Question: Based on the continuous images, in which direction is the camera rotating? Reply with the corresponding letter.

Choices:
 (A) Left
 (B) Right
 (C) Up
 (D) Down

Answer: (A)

§ Aim
Can you repeat the data above line for line, with no changes?

§ Solved problem
Question: Based on the continuous images, in which direction is the camera rotating? Reply with the corresponding letter.

Choices:
 (A) Left
 (B) Right
 (C) Up
 (D) Down

Answer: (A)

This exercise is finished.